-------- Extracted records --------

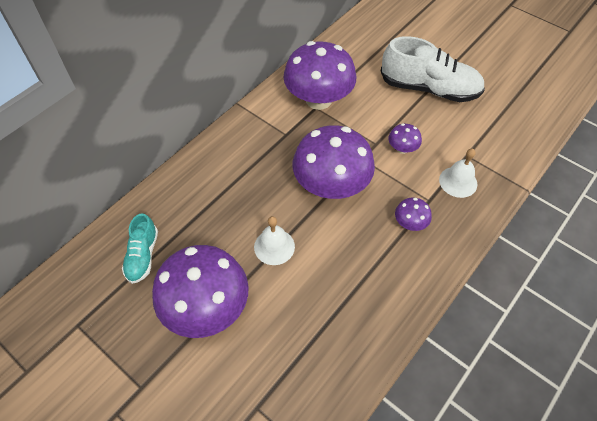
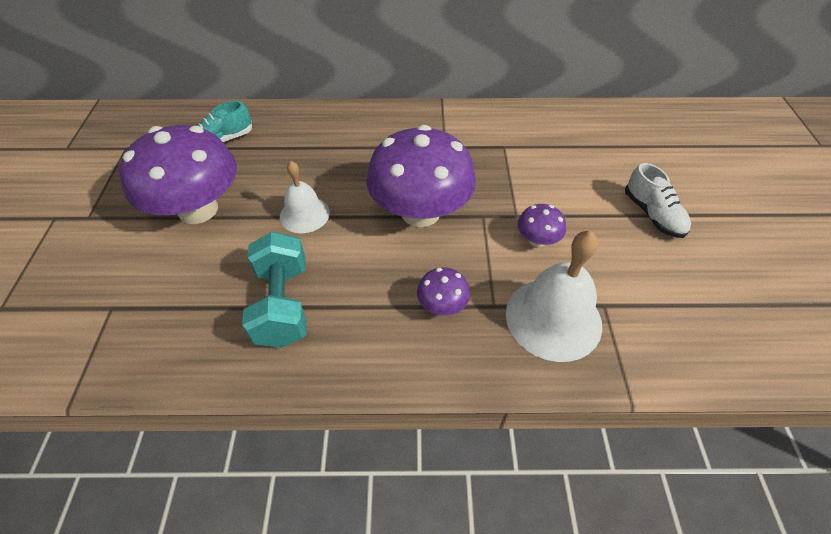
camera: 50 degrees right, 5 degrees down
purple mushroom [283,41,356,110] -> none
white shoe [381,36,485,102] -> white shoe [625,163,691,238], size x0.54
white bell [439,149,477,198] -> white bell [506,231,602,362], size x1.63
none -> turquoise dumbbell [242,231,307,348]

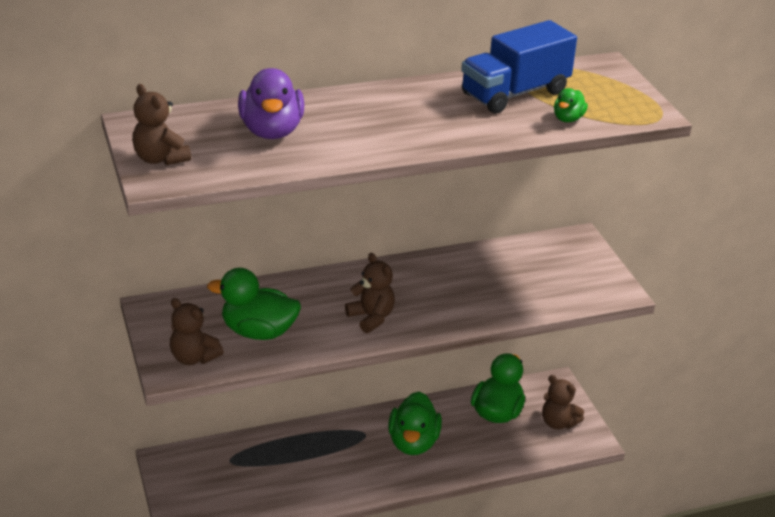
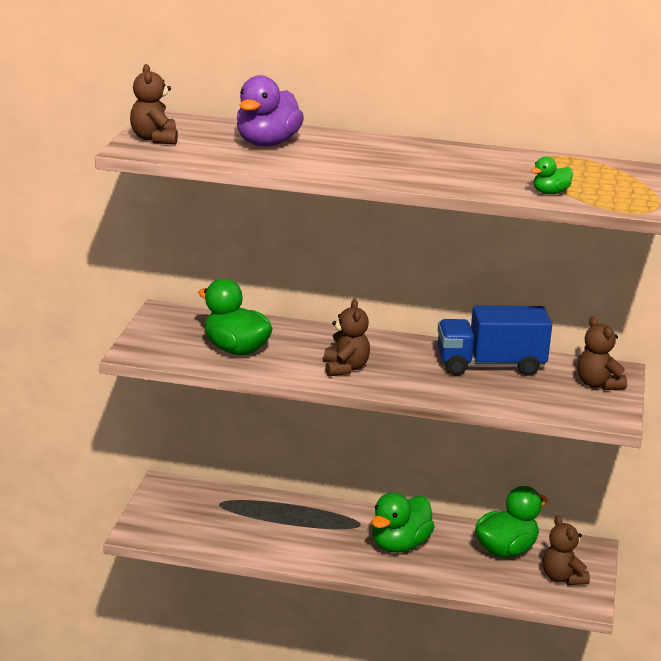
camera: 30 degrees right, 10 degrees down
brown teddy bear [170,298,224,365] -> brown teddy bear moved to [578,316,627,390]
blue truck [461,20,577,113] -> blue truck moved to [438,306,552,376]

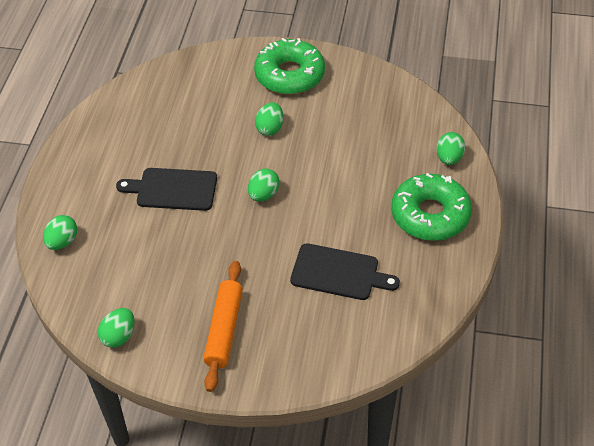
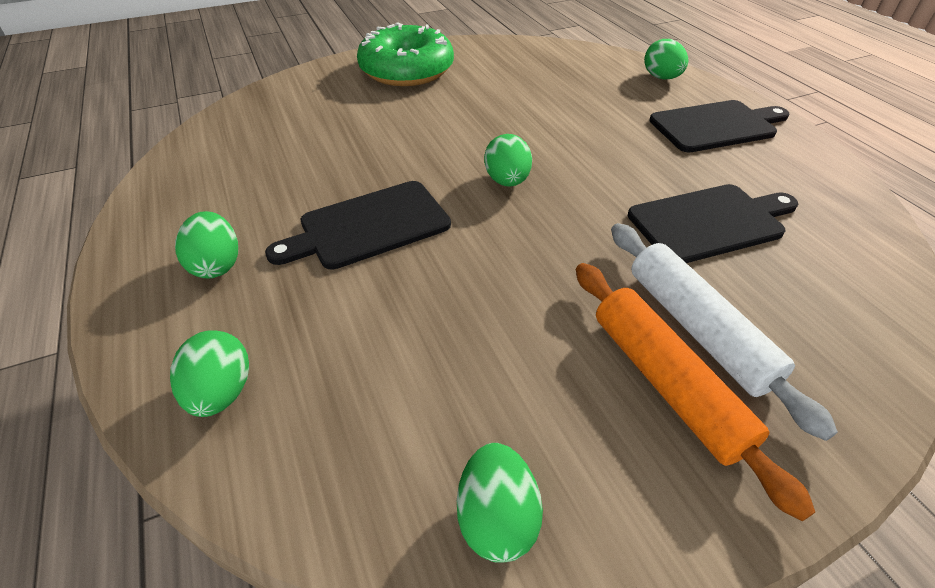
camera: 35 degrees left, 5 degrees down
green egg [255,102,284,136] -> green egg moved to [175,211,238,279]
green donut [391,173,472,241] -> black cutting board [649,100,789,152]
none -> white rolling pin [611,223,838,441]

--------

Task details:
Search the material for the word "size" and copy every matching line.

Result:
white shoe [381,36,485,102] -> white shoe [625,163,691,238], size x0.54
white bell [439,149,477,198] -> white bell [506,231,602,362], size x1.63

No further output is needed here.